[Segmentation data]
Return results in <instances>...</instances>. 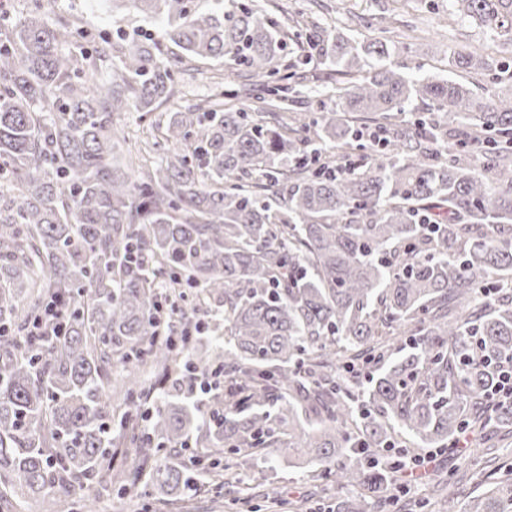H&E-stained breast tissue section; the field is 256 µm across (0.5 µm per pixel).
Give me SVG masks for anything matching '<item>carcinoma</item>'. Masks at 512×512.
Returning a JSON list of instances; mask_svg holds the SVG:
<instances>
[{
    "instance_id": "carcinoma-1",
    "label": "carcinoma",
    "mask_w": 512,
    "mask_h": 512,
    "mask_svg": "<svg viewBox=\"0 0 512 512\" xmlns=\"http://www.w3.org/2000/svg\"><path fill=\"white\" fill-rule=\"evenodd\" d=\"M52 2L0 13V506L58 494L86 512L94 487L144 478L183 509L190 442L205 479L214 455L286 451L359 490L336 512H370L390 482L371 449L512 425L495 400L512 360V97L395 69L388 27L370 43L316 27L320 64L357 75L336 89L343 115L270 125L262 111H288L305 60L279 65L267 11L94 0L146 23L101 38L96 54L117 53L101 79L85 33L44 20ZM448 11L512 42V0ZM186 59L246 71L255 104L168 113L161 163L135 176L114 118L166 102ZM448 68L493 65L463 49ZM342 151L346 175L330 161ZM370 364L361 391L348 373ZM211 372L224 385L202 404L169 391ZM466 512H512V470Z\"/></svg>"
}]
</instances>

▶ [YOUR GOAL]:
Output exactly the lines from the one containing "Give me SVG" through the last line of the entries, both ends included.

▶ [TASK RESPONSE]:
Give me SVG masks for anything matching '<item>carcinoma</item>'. Masks at 512×512.
Returning a JSON list of instances; mask_svg holds the SVG:
<instances>
[{
    "instance_id": "carcinoma-1",
    "label": "carcinoma",
    "mask_w": 512,
    "mask_h": 512,
    "mask_svg": "<svg viewBox=\"0 0 512 512\" xmlns=\"http://www.w3.org/2000/svg\"><path fill=\"white\" fill-rule=\"evenodd\" d=\"M52 2L0 13V506L58 494L86 512L94 487L144 478L183 509L190 442L205 479L214 455L286 451L359 490L336 512H370L390 482L371 449L512 425L495 400L512 360V97L395 69L388 27L370 43L316 27L320 64L357 75L336 89L343 115L270 125L262 111H288L305 60L279 65L267 11L94 0L146 23L101 38L96 54L117 53L101 79L85 33L44 20ZM448 11L512 42V0ZM186 59L246 71L255 104L168 113L161 163L135 176L114 118L166 102ZM448 68L493 65L463 49ZM342 151L346 175L330 161ZM370 364L361 391L348 373ZM211 372L224 385L202 404L169 391ZM466 512H512V470Z\"/></svg>"
}]
</instances>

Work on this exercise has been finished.